==== Exercise data

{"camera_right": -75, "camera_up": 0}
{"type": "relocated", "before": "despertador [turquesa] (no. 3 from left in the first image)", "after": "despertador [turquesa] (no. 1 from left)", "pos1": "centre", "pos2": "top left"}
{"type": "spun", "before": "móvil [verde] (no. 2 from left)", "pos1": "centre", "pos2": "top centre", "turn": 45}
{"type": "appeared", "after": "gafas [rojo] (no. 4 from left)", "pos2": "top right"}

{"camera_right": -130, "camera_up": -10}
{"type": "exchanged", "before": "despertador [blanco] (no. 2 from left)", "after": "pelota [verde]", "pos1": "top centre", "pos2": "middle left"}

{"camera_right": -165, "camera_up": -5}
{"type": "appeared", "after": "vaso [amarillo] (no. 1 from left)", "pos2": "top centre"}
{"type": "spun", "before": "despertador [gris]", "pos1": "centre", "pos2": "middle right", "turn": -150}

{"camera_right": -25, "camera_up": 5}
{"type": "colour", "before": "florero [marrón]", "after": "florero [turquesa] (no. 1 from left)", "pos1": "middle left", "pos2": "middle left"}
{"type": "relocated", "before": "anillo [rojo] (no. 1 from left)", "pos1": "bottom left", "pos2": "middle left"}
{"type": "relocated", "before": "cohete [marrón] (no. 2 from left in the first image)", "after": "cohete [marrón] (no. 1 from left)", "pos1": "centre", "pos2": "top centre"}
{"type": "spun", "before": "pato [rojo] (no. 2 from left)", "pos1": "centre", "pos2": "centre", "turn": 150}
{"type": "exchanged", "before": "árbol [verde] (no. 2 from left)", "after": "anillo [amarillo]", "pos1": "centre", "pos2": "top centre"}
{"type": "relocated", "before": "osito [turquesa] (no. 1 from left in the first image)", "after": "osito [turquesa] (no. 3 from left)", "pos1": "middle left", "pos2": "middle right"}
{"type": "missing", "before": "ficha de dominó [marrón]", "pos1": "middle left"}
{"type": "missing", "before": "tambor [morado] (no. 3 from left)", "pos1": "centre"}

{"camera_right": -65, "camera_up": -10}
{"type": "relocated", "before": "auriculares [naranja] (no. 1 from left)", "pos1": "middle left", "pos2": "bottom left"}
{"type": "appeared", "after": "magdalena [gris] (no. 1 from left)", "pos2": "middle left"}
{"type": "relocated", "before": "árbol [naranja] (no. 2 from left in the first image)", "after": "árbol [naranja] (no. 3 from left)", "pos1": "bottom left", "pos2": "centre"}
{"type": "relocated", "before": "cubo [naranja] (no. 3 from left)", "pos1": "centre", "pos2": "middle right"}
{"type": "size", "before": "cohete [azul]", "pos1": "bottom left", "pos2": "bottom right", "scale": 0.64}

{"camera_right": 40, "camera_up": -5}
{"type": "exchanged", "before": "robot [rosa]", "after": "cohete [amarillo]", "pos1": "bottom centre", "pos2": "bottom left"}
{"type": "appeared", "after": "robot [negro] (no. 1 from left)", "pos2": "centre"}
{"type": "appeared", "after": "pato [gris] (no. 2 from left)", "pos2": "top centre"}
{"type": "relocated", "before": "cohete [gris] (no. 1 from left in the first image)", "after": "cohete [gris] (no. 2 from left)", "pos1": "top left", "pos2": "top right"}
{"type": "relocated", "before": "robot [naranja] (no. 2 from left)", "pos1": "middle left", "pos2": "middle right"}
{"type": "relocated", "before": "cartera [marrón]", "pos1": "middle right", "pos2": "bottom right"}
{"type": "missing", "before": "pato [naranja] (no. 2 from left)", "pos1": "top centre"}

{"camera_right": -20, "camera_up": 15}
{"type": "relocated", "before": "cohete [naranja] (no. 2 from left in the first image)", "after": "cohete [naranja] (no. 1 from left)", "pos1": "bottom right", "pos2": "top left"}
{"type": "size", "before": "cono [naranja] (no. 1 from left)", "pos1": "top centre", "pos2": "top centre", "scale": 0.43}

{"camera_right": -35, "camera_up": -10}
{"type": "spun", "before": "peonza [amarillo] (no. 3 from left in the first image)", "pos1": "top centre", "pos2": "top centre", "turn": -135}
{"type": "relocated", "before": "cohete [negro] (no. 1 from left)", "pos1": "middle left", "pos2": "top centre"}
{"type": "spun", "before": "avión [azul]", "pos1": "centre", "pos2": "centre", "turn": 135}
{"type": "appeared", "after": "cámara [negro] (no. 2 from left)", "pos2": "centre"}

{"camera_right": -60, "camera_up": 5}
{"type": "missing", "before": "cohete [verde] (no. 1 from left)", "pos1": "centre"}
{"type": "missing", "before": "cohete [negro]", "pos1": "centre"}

========

Work order -
All lines of the entries containing the string "spun" must be shown in full.

Solution for this exercise -
{"type": "spun", "before": "móvil [verde] (no. 2 from left)", "pos1": "centre", "pos2": "top centre", "turn": 45}
{"type": "spun", "before": "despertador [gris]", "pos1": "centre", "pos2": "middle right", "turn": -150}
{"type": "spun", "before": "pato [rojo] (no. 2 from left)", "pos1": "centre", "pos2": "centre", "turn": 150}
{"type": "spun", "before": "peonza [amarillo] (no. 3 from left in the first image)", "pos1": "top centre", "pos2": "top centre", "turn": -135}
{"type": "spun", "before": "avión [azul]", "pos1": "centre", "pos2": "centre", "turn": 135}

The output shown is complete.